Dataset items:
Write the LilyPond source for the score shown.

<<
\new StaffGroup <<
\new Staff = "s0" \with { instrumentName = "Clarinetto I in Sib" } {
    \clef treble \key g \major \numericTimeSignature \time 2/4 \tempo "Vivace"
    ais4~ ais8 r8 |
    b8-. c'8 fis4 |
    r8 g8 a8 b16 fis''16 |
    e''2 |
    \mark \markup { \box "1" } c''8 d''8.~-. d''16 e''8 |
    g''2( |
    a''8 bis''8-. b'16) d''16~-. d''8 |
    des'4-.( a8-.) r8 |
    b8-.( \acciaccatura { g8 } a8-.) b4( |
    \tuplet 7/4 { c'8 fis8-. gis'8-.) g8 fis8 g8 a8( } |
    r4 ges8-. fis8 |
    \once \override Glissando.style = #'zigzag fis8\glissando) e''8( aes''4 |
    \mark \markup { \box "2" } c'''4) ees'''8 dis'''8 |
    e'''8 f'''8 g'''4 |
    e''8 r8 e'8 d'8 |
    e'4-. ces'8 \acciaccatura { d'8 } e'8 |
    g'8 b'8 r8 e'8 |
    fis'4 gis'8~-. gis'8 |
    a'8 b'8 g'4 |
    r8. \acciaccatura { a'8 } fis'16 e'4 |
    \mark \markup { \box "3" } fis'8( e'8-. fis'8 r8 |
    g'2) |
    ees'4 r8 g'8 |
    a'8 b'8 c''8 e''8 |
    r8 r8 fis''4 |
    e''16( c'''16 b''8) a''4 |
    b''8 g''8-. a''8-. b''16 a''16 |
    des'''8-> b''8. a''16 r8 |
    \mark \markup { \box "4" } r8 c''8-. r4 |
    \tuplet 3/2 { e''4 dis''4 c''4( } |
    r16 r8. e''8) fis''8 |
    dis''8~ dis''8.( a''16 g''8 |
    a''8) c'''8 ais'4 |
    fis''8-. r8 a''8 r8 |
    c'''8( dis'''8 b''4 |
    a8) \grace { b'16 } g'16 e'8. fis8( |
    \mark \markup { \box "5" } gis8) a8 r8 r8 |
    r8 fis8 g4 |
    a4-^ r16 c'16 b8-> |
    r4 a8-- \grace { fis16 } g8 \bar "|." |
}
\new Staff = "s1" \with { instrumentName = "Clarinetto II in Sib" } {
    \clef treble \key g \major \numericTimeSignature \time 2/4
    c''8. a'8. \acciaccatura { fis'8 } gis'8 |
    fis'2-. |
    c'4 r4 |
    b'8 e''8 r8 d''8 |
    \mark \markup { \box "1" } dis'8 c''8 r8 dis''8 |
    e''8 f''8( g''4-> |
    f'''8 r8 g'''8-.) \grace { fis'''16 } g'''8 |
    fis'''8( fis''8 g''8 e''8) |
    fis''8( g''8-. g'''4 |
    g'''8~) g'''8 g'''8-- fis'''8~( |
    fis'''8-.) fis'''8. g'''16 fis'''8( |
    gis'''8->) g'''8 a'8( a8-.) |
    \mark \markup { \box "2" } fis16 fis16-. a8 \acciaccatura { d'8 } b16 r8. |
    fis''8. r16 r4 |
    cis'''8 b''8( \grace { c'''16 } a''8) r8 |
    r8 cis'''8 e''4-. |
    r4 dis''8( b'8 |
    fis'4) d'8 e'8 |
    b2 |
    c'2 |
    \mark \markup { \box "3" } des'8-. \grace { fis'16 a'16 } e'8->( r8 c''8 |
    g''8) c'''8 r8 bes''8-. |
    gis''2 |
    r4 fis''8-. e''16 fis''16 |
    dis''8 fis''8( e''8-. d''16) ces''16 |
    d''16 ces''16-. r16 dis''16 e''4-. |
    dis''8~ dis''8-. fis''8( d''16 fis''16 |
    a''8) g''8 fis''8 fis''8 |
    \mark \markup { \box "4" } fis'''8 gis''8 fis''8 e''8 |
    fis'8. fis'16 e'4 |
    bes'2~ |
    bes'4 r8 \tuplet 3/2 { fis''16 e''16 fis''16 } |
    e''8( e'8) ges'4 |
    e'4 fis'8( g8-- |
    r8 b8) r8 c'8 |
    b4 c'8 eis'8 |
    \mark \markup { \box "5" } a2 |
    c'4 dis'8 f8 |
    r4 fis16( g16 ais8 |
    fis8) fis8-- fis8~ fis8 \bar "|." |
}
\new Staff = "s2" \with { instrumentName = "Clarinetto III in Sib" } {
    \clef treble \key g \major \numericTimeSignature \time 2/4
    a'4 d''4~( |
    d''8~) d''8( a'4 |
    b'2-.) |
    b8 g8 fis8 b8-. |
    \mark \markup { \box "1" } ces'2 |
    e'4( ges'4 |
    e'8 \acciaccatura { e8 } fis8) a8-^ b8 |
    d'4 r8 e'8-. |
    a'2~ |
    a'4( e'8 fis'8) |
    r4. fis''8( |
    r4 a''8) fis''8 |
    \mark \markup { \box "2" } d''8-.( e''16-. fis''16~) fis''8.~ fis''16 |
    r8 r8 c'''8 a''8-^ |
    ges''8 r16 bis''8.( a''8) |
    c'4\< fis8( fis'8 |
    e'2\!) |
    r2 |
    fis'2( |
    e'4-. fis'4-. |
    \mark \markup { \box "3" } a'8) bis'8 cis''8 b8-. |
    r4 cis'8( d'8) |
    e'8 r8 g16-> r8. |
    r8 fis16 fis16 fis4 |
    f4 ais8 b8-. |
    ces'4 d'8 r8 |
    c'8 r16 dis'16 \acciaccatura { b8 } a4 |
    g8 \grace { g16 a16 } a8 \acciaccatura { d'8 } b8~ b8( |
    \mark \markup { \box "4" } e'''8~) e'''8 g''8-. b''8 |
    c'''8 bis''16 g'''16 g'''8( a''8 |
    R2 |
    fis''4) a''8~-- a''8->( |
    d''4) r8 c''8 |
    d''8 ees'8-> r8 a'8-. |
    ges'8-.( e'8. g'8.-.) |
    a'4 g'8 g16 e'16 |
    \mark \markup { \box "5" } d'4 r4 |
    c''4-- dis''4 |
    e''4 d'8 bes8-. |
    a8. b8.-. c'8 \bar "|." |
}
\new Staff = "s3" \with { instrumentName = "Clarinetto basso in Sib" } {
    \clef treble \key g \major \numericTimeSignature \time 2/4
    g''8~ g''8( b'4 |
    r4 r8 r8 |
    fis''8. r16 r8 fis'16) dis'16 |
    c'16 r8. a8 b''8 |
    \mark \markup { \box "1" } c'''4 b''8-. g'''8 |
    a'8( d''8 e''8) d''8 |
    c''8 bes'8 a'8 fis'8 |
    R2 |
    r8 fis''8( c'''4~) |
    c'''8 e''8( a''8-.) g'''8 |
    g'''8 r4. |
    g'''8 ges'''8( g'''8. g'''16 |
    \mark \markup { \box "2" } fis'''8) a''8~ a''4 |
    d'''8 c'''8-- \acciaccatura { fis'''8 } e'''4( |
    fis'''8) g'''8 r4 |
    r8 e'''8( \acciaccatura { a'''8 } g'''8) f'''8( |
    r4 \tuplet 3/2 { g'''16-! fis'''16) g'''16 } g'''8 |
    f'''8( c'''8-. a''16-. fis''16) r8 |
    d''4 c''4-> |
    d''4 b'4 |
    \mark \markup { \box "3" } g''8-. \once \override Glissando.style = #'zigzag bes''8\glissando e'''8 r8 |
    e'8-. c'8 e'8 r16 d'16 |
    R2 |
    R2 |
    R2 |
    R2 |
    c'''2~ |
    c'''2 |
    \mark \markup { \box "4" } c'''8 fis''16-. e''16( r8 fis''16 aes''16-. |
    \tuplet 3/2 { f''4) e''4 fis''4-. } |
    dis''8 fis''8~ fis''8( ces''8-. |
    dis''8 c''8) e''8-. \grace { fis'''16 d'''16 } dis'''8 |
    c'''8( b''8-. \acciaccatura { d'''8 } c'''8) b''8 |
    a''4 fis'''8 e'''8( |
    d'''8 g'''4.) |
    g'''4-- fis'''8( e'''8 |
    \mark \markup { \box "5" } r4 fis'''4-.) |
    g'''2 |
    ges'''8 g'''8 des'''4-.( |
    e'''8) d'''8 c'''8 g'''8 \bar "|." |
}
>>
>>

**WHAT YOU SHOULD DO**.
Collect every line of the items above that contains the string "acciaccatura", treating uppercase and lowercase letters as distinct.

**RESULT FOR THIS TASK**.
    b8-.( \acciaccatura { g8 } a8-.) b4( |
    e'4-. ces'8 \acciaccatura { d'8 } e'8 |
    r8. \acciaccatura { a'8 } fis'16 e'4 |
    c''8. a'8. \acciaccatura { fis'8 } gis'8 |
    \mark \markup { \box "2" } fis16 fis16-. a8 \acciaccatura { d'8 } b16 r8. |
    e'8 \acciaccatura { e8 } fis8) a8-^ b8 |
    c'8 r16 dis'16 \acciaccatura { b8 } a4 |
    g8 \grace { g16 a16 } a8 \acciaccatura { d'8 } b8~ b8( |
    d'''8 c'''8-- \acciaccatura { fis'''8 } e'''4( |
    r8 e'''8( \acciaccatura { a'''8 } g'''8) f'''8( |
    c'''8( b''8-. \acciaccatura { d'''8 } c'''8) b''8 |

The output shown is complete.